(Beginning of Available data)

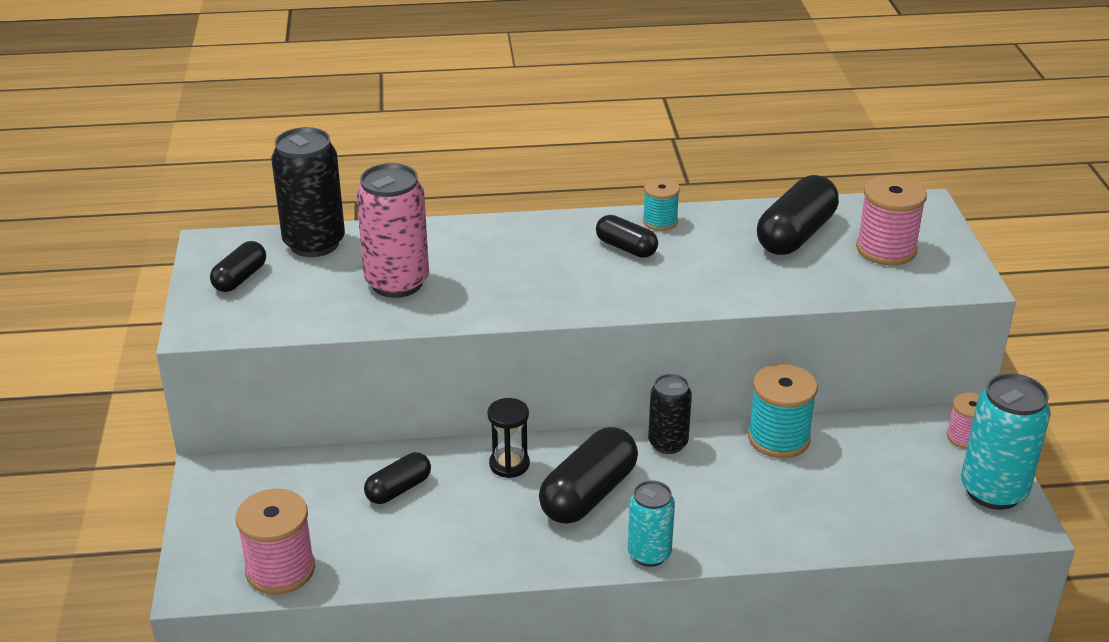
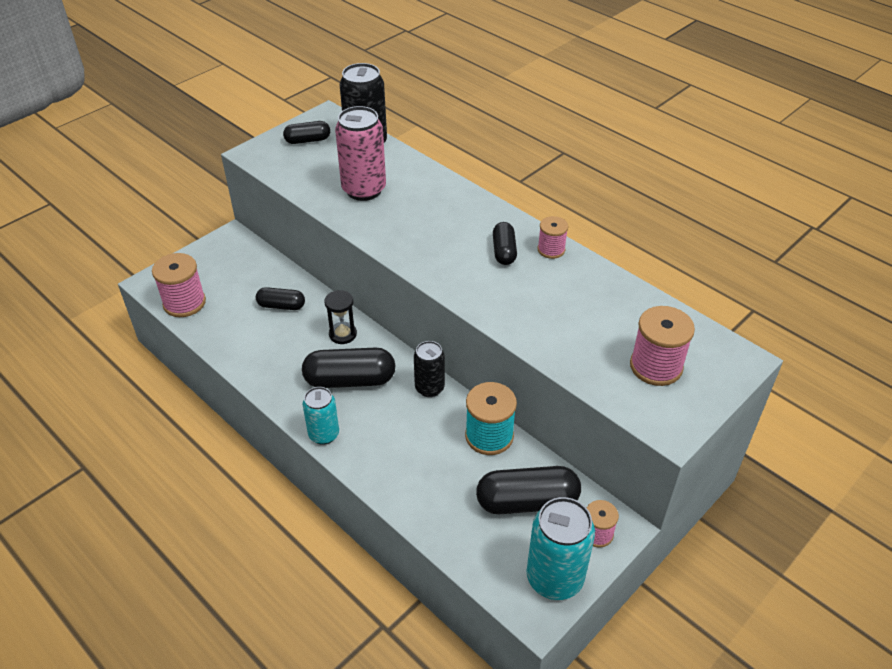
camera: 50 degrees right, 10 degrees up
(660, 221) = (551, 249): turquoise spool -> pink spool
(795, 235) = (615, 315): black capsule -> black capsule (527, 502)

(End of Available data)

* _Required action_
The lines above should be transcribed exactly, with every image removed.

* _Exercise answer_
camera: 50 degrees right, 10 degrees up
(660, 221) = (551, 249): turquoise spool -> pink spool
(795, 235) = (615, 315): black capsule -> black capsule (527, 502)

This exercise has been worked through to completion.